* **What this task involves**: Apart from the pictures, every part of the records below gets retyped exactly.

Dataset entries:
***

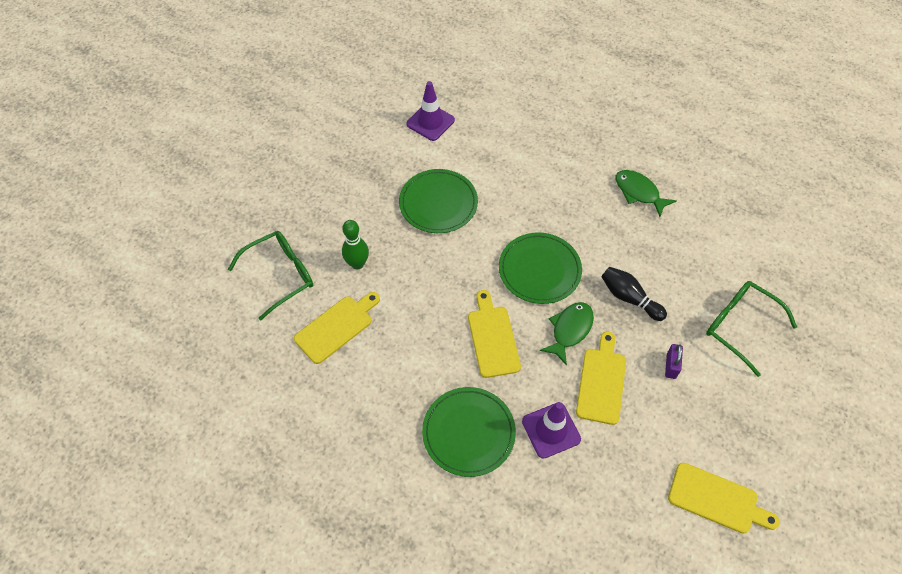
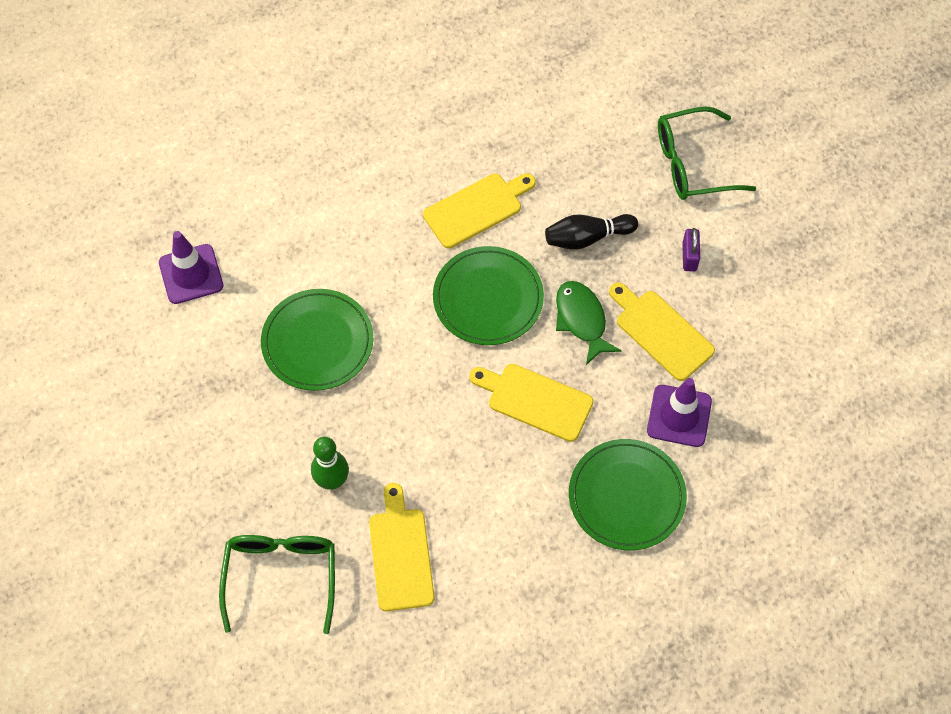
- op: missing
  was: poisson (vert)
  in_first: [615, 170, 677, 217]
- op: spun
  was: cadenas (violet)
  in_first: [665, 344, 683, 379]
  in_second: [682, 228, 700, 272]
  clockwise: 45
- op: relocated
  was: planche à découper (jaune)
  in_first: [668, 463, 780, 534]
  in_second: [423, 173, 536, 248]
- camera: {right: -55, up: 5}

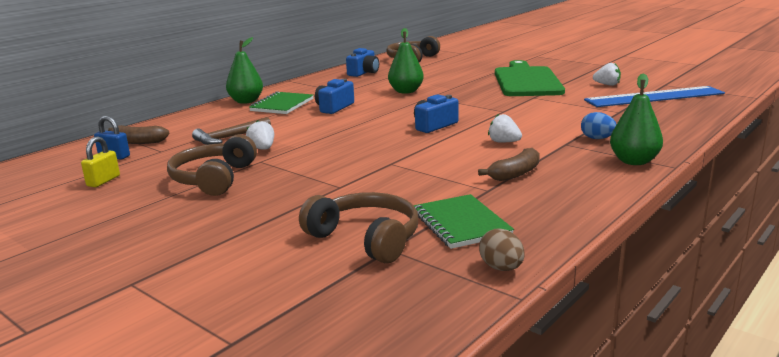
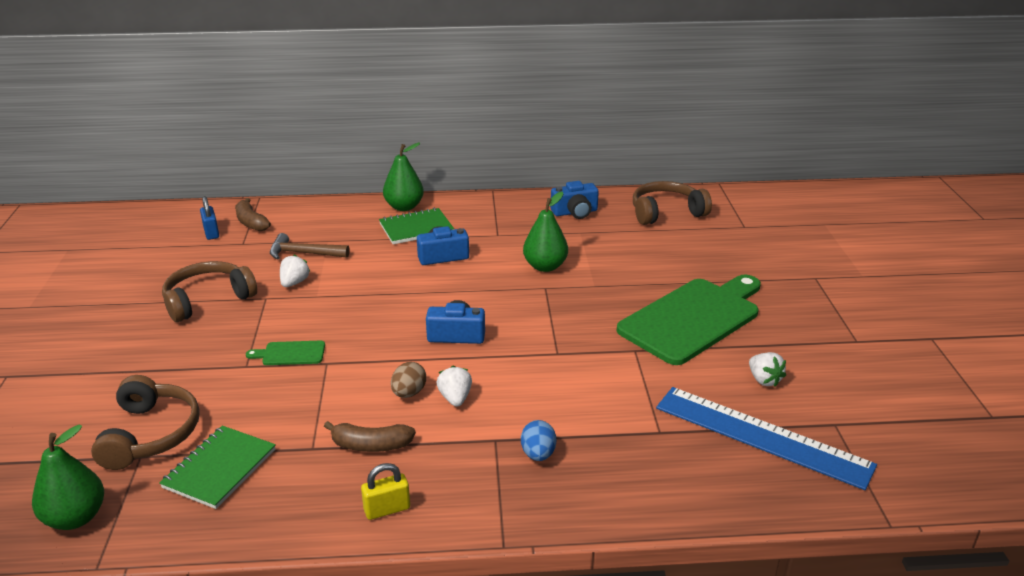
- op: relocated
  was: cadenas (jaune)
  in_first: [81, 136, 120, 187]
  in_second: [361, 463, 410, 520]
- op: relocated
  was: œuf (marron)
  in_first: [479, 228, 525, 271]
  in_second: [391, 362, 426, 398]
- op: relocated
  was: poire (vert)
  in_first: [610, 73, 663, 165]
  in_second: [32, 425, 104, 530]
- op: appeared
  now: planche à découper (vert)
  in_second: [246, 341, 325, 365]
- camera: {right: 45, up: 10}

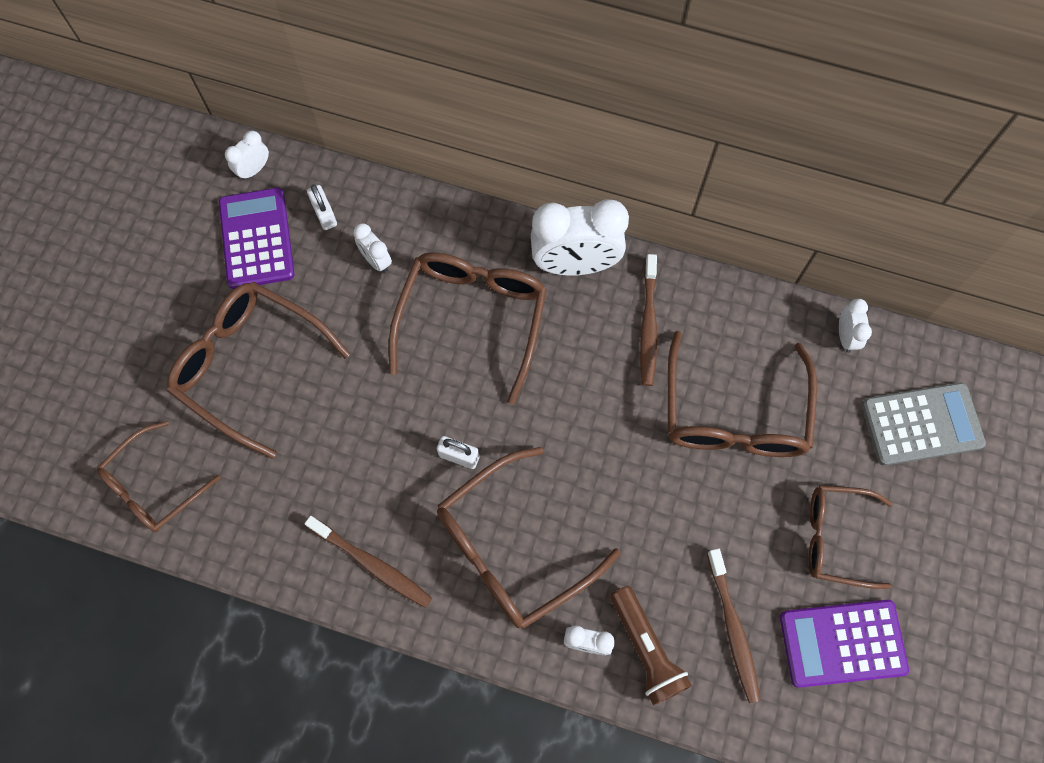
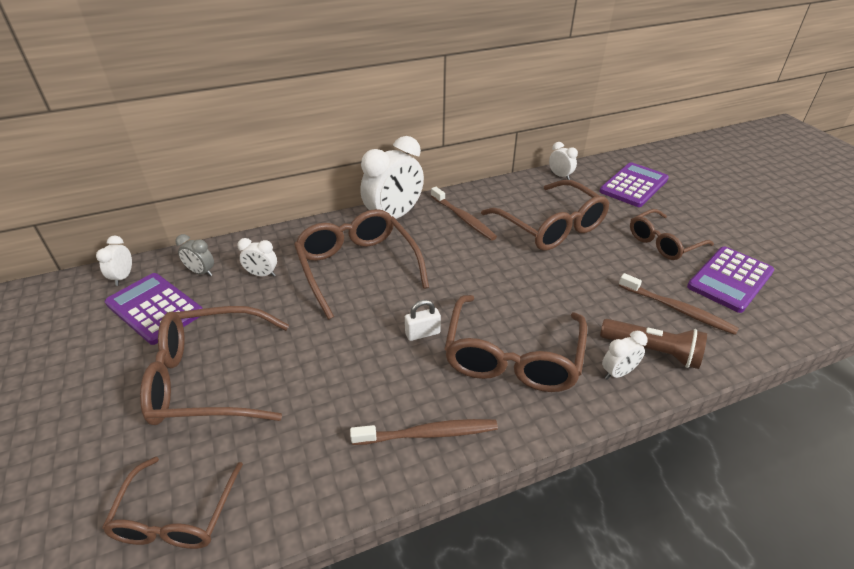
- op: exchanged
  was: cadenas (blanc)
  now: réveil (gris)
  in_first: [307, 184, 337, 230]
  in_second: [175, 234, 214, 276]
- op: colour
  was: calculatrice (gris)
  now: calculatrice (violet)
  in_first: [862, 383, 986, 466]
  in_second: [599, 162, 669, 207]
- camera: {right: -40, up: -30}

***

* **Task solution**:
- op: missing
  was: poisson (vert)
  in_first: [615, 170, 677, 217]
- op: spun
  was: cadenas (violet)
  in_first: [665, 344, 683, 379]
  in_second: [682, 228, 700, 272]
  clockwise: 45
- op: relocated
  was: planche à découper (jaune)
  in_first: [668, 463, 780, 534]
  in_second: [423, 173, 536, 248]
- camera: {right: -55, up: 5}

- op: relocated
  was: cadenas (jaune)
  in_first: [81, 136, 120, 187]
  in_second: [361, 463, 410, 520]
- op: relocated
  was: œuf (marron)
  in_first: [479, 228, 525, 271]
  in_second: [391, 362, 426, 398]
- op: relocated
  was: poire (vert)
  in_first: [610, 73, 663, 165]
  in_second: [32, 425, 104, 530]
- op: appeared
  now: planche à découper (vert)
  in_second: [246, 341, 325, 365]
- camera: {right: 45, up: 10}

- op: exchanged
  was: cadenas (blanc)
  now: réveil (gris)
  in_first: [307, 184, 337, 230]
  in_second: [175, 234, 214, 276]
- op: colour
  was: calculatrice (gris)
  now: calculatrice (violet)
  in_first: [862, 383, 986, 466]
  in_second: [599, 162, 669, 207]
- camera: {right: -40, up: -30}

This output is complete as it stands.